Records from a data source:
_ _ _ _ _

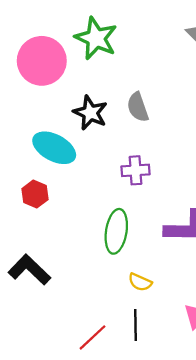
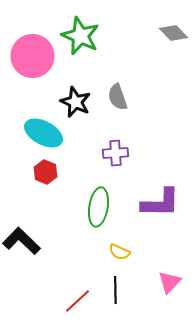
red hexagon: (35, 194) -> (45, 172), moved

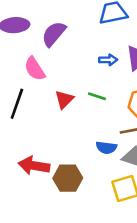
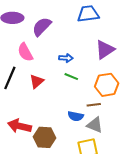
blue arrow: (108, 60) -> (66, 58), moved
red triangle: (64, 99) -> (37, 81), moved

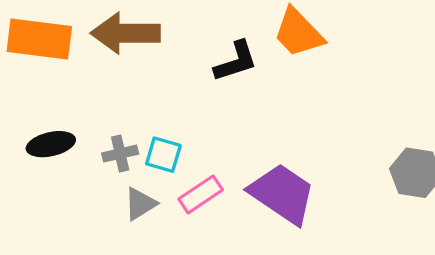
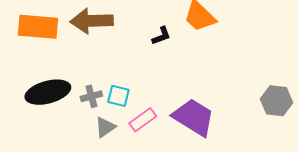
black L-shape: (236, 61) -> (161, 36), size x0.7
black ellipse: (51, 144) -> (48, 92), size x1.5

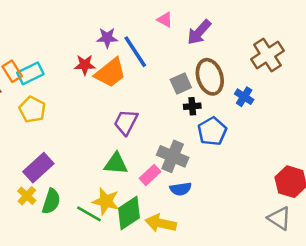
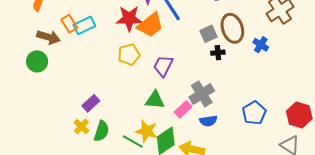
red star: (85, 65) -> (129, 18), size x1.5
yellow pentagon: (32, 110) -> (129, 55), moved, turned 30
blue pentagon: (212, 131) -> (254, 113), moved
gray cross: (173, 156) -> (202, 94), turned 35
purple rectangle: (38, 168) -> (91, 103), size x0.7

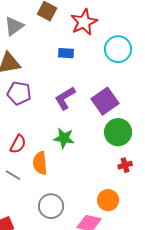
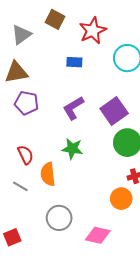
red semicircle: (18, 144) -> (25, 155), turned -54
orange circle: (108, 200) -> (121, 199), moved

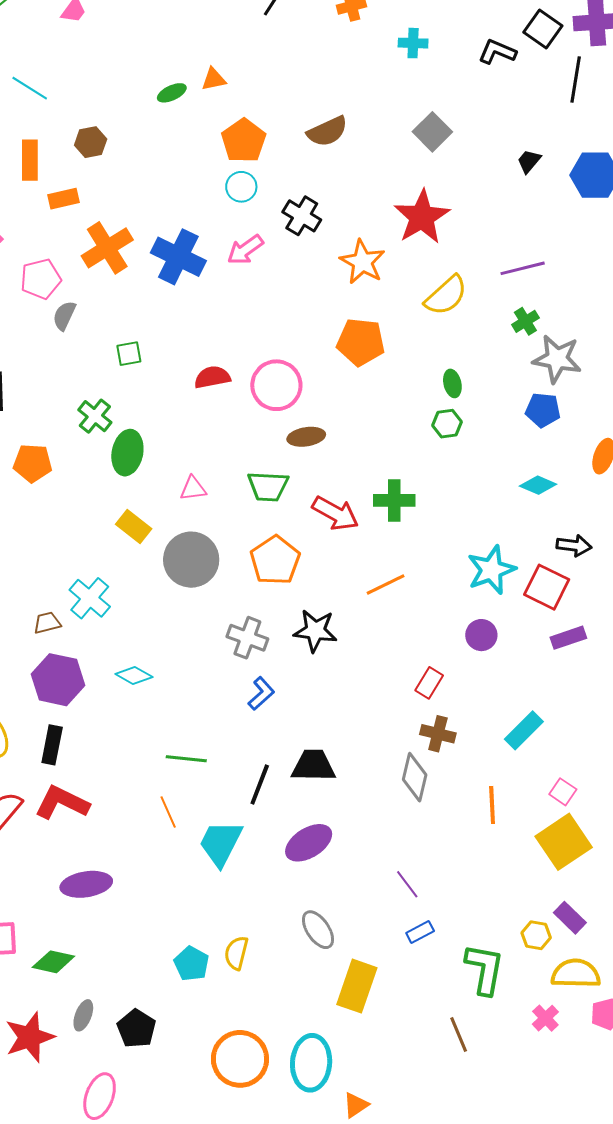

_ _ _ _ _

EXERCISE GOAL
What you return must match the records above exactly, minus any images.

RESULT FOR THIS TASK
red hexagon: (35, 194) -> (45, 172), moved

blue arrow: (108, 60) -> (66, 58), moved
red triangle: (64, 99) -> (37, 81), moved

black L-shape: (236, 61) -> (161, 36), size x0.7
black ellipse: (51, 144) -> (48, 92), size x1.5

red star: (85, 65) -> (129, 18), size x1.5
yellow pentagon: (32, 110) -> (129, 55), moved, turned 30
blue pentagon: (212, 131) -> (254, 113), moved
gray cross: (173, 156) -> (202, 94), turned 35
purple rectangle: (38, 168) -> (91, 103), size x0.7

red semicircle: (18, 144) -> (25, 155), turned -54
orange circle: (108, 200) -> (121, 199), moved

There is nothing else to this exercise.